__WHAT IS EXPECTED__.
Retype the entries below word for word, leaving out every picture.

__DATASET EXCERPTS__.

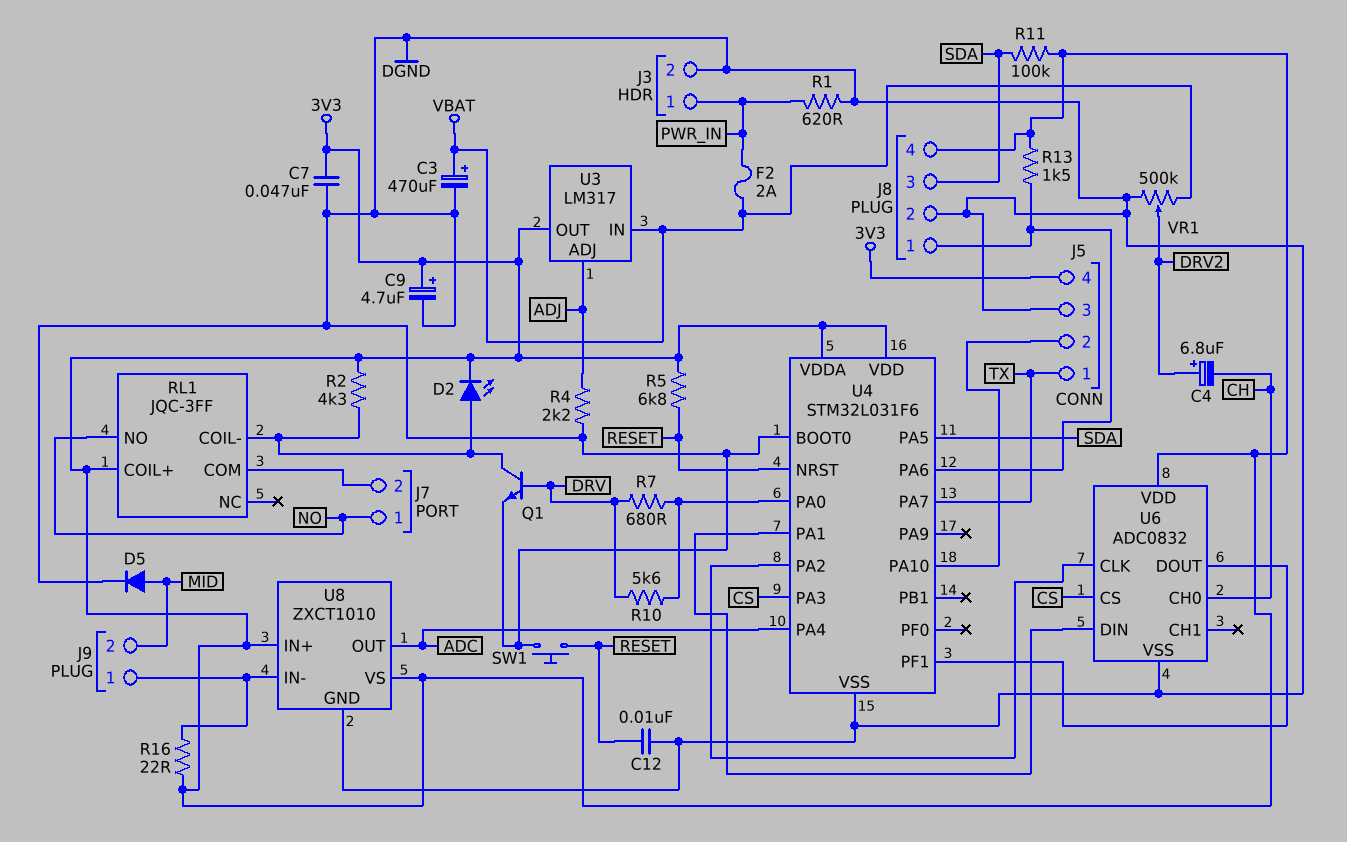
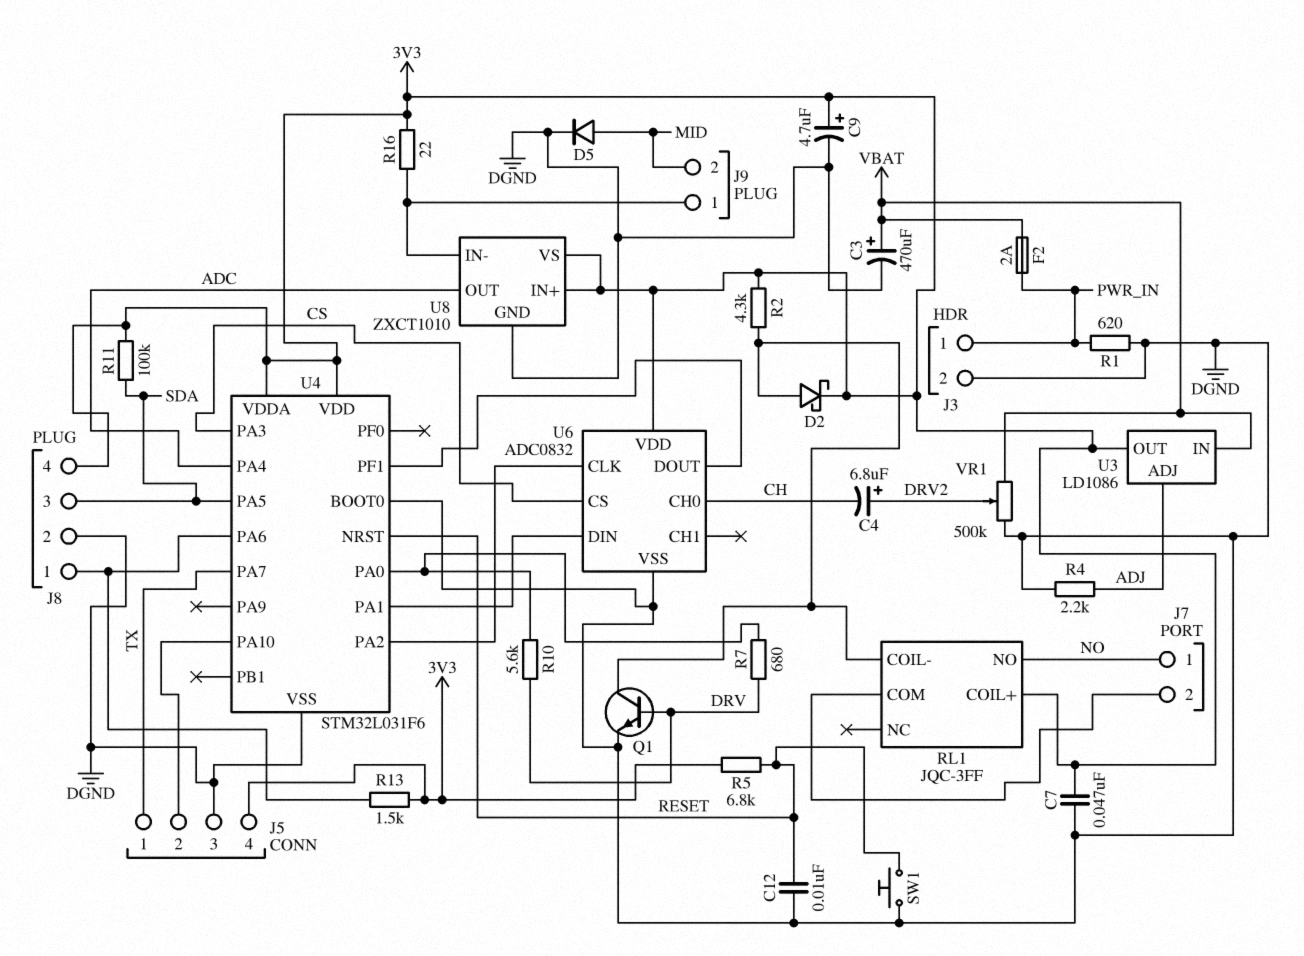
D2: LED (A RL1/COIL-, K 3V3) -> schottky (A RL1/COIL-, K 3V3)
U3: LM317 -> LD1086

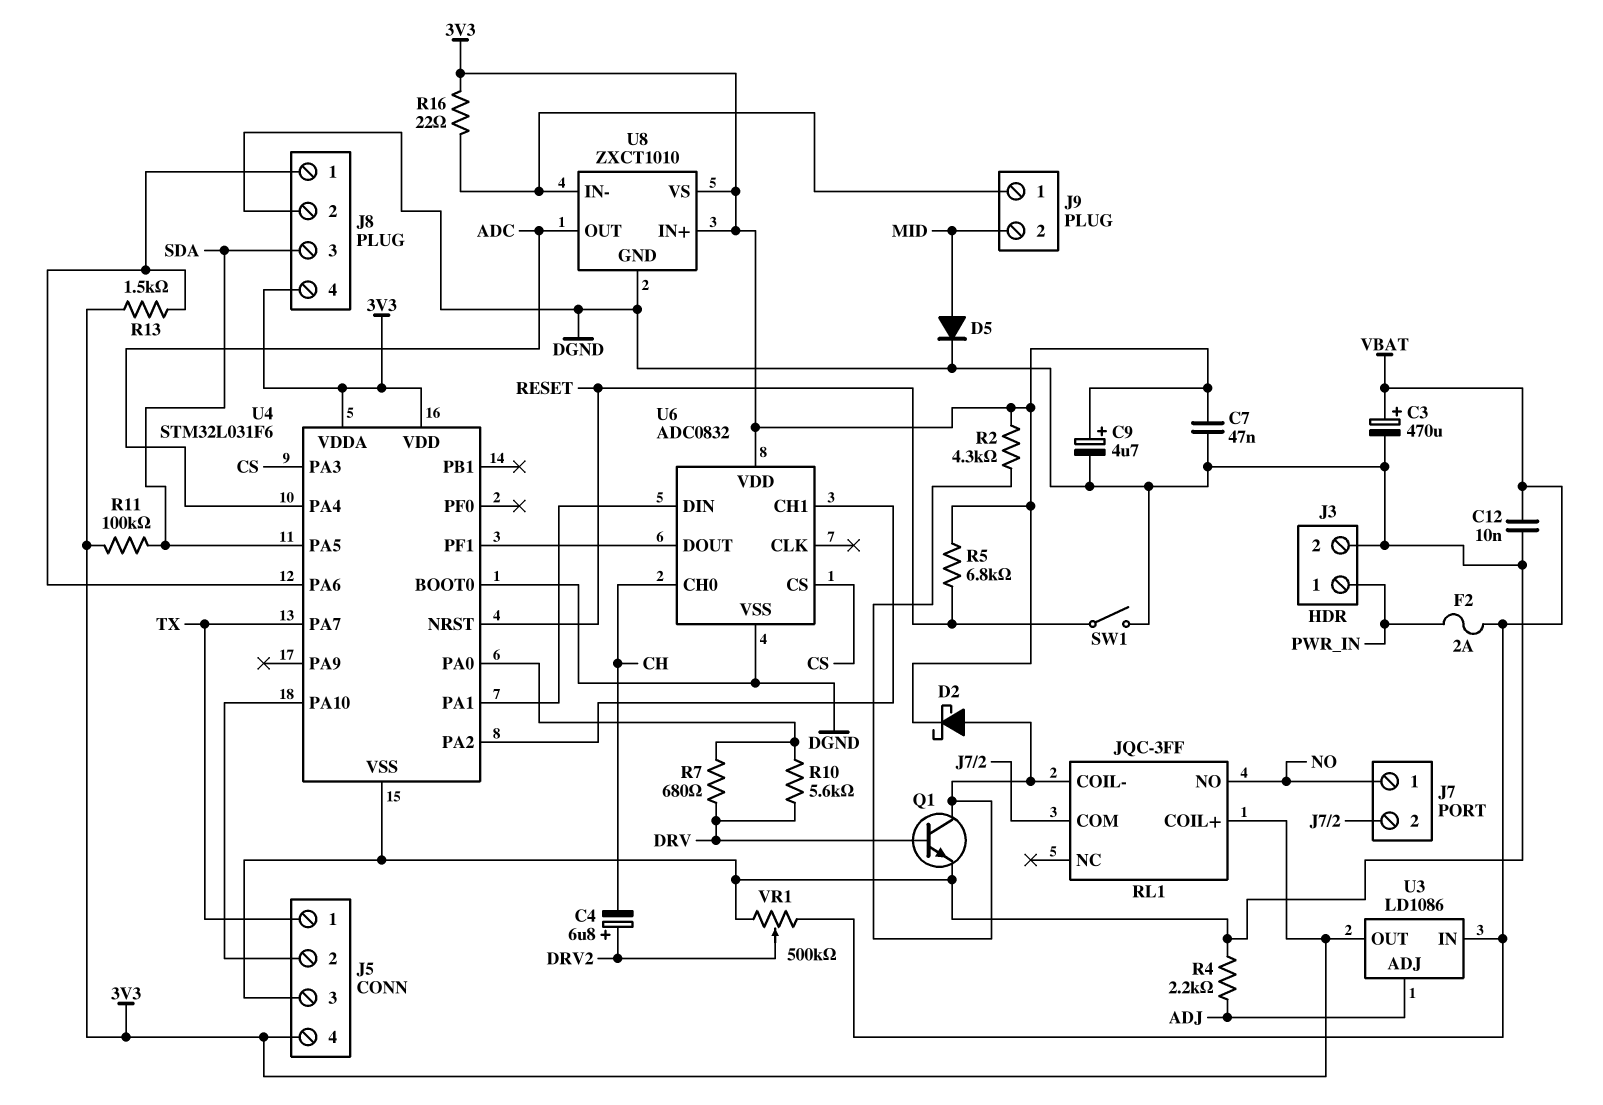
C12: 10nF (DGND, RESET) -> 10nF (DGND, VBAT)
R1: 620 (DGND, PWR_IN) -> none
SW1: button (DGND, RESET) -> switch (DGND, RESET)
U6 pin CH1: none -> U4/PA2
U6 pin CLK: U4/PA2 -> none

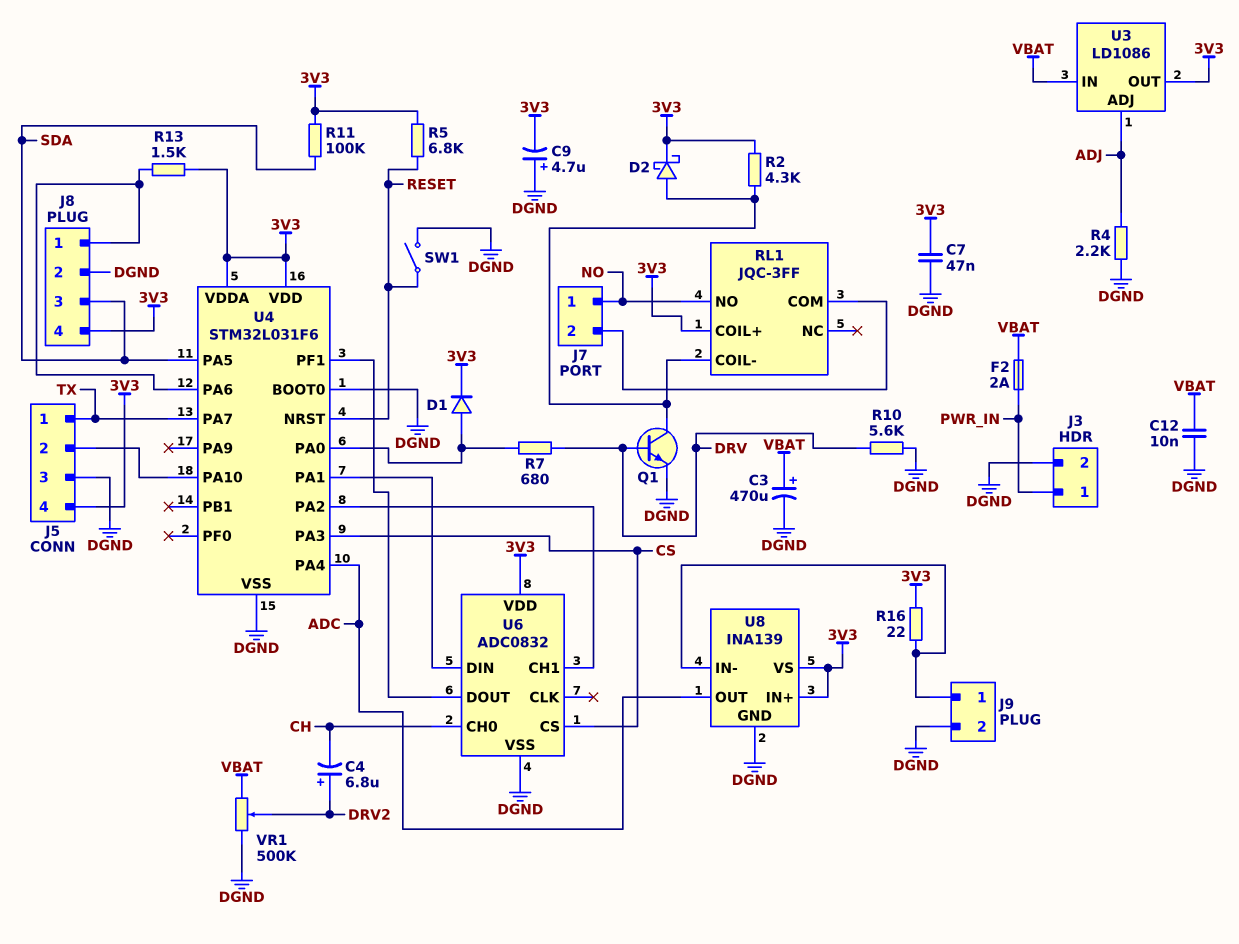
C9: 4.7uF (plus 3V3, minus DGND) -> 4.7uF (plus DGND, minus 3V3)
D1: none -> diode (A U4/PA0, K 3V3)
D5: diode (A MID, K DGND) -> none
J9 pin 2: MID -> DGND
R10: 5.6k (DRV, U4/PA0) -> 5.6k (DGND, DRV)
U8: ZXCT1010 -> INA139

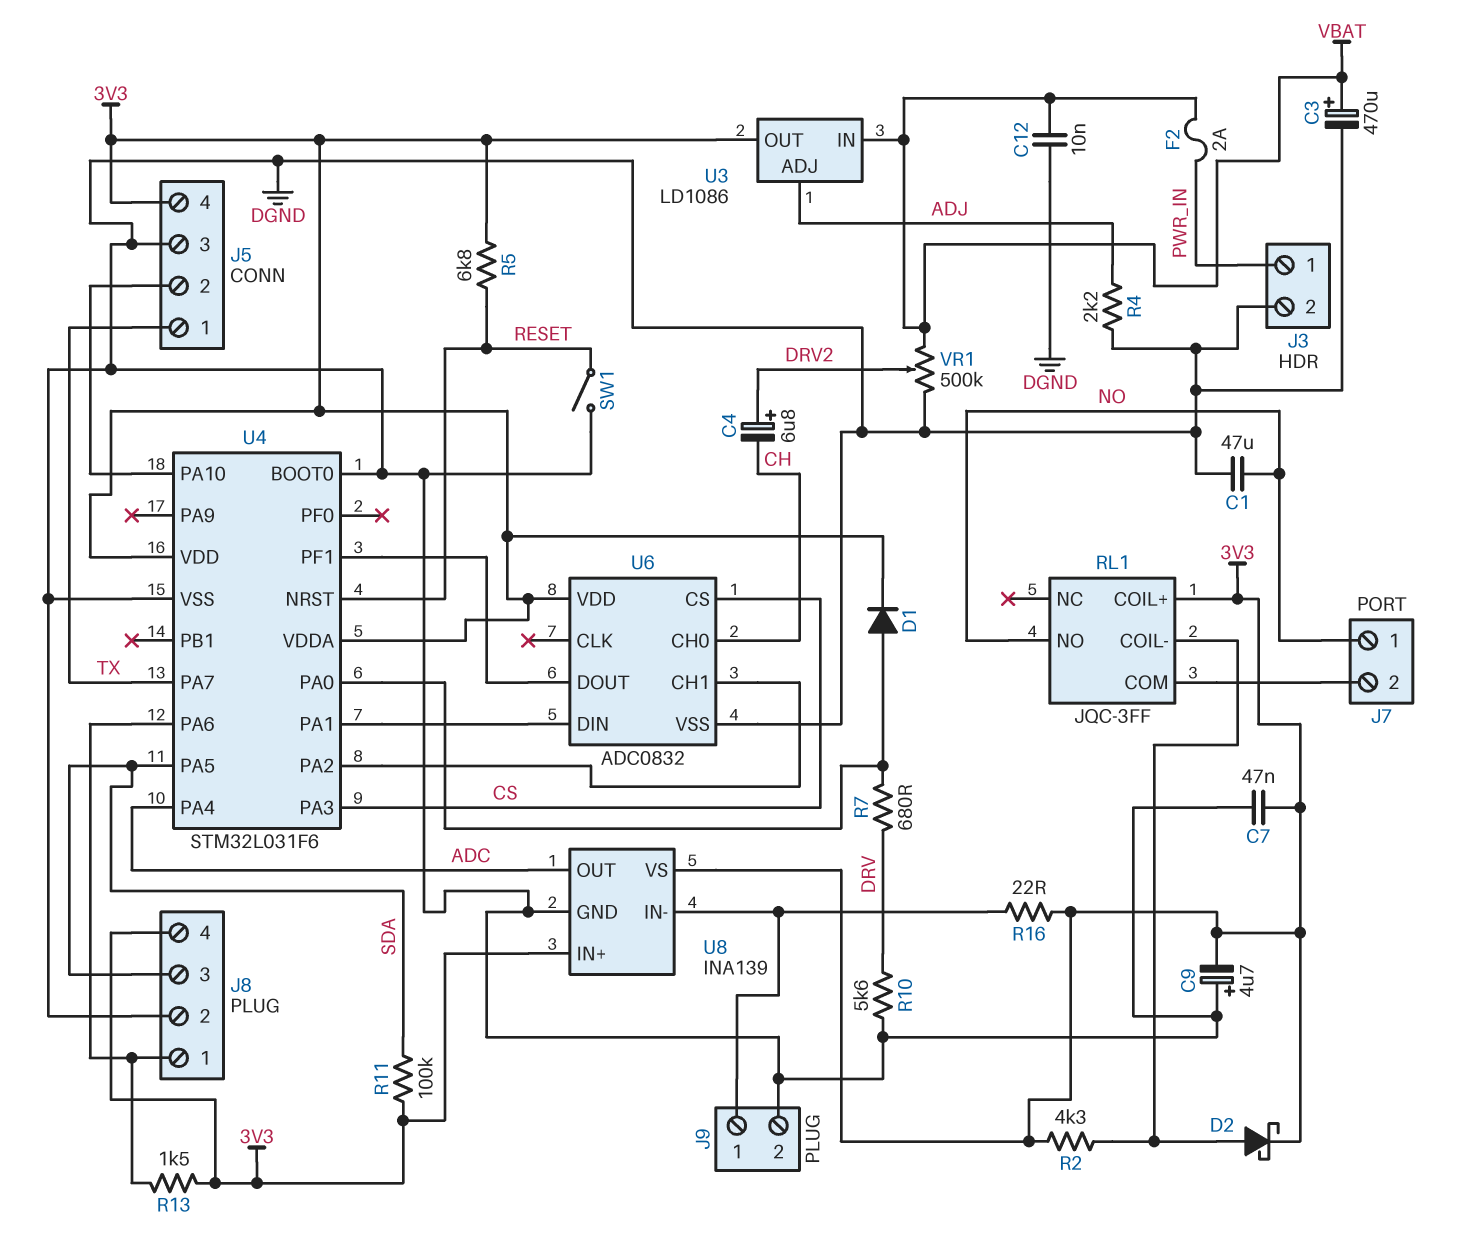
C1: none -> 47uF (DGND, NO)
Q1: NPN (B DRV, C RL1/COIL-, E DGND) -> none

__THE COMPLETED TASK__.
D2: LED (A RL1/COIL-, K 3V3) -> schottky (A RL1/COIL-, K 3V3)
U3: LM317 -> LD1086

C12: 10nF (DGND, RESET) -> 10nF (DGND, VBAT)
R1: 620 (DGND, PWR_IN) -> none
SW1: button (DGND, RESET) -> switch (DGND, RESET)
U6 pin CH1: none -> U4/PA2
U6 pin CLK: U4/PA2 -> none

C9: 4.7uF (plus 3V3, minus DGND) -> 4.7uF (plus DGND, minus 3V3)
D1: none -> diode (A U4/PA0, K 3V3)
D5: diode (A MID, K DGND) -> none
J9 pin 2: MID -> DGND
R10: 5.6k (DRV, U4/PA0) -> 5.6k (DGND, DRV)
U8: ZXCT1010 -> INA139

C1: none -> 47uF (DGND, NO)
Q1: NPN (B DRV, C RL1/COIL-, E DGND) -> none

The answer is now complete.